### Activity
Write out every record exactly as it appears. Skip the pictures.

### Records for processing
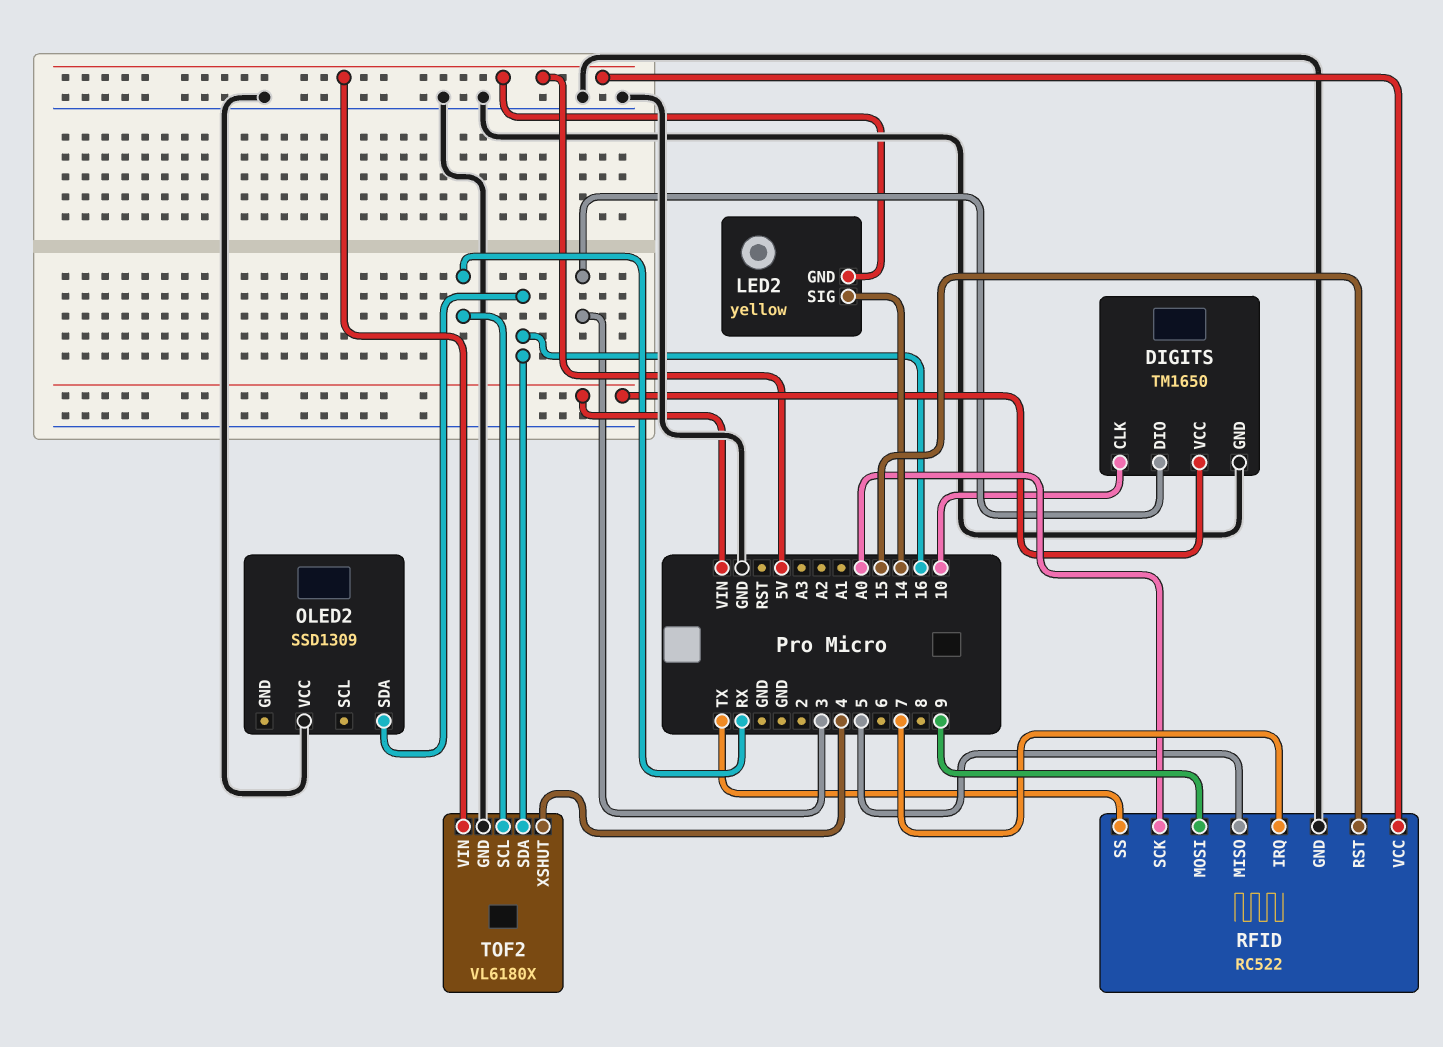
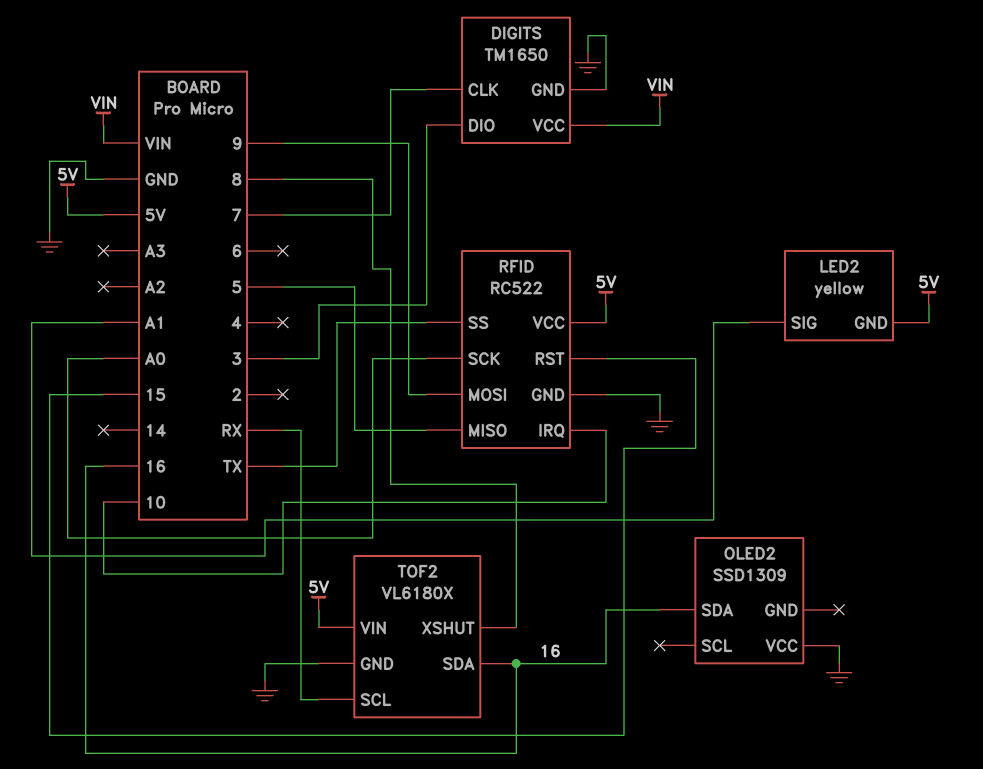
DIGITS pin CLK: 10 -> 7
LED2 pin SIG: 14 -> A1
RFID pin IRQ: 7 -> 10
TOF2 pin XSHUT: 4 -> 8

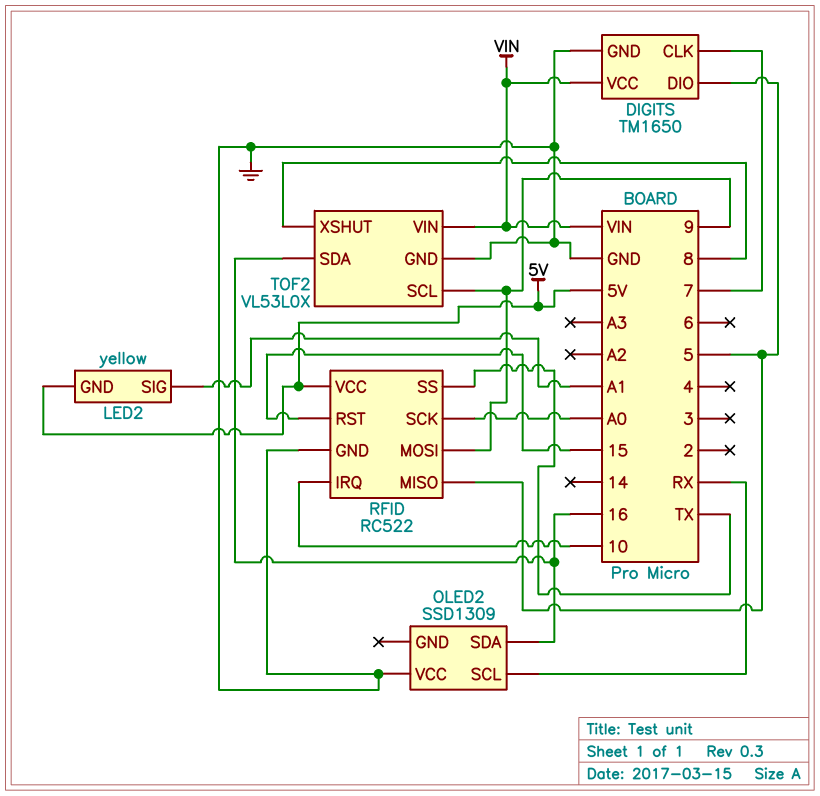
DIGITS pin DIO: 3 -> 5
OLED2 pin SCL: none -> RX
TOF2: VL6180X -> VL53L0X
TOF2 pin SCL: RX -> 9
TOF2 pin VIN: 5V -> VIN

### Task response
DIGITS pin CLK: 10 -> 7
LED2 pin SIG: 14 -> A1
RFID pin IRQ: 7 -> 10
TOF2 pin XSHUT: 4 -> 8

DIGITS pin DIO: 3 -> 5
OLED2 pin SCL: none -> RX
TOF2: VL6180X -> VL53L0X
TOF2 pin SCL: RX -> 9
TOF2 pin VIN: 5V -> VIN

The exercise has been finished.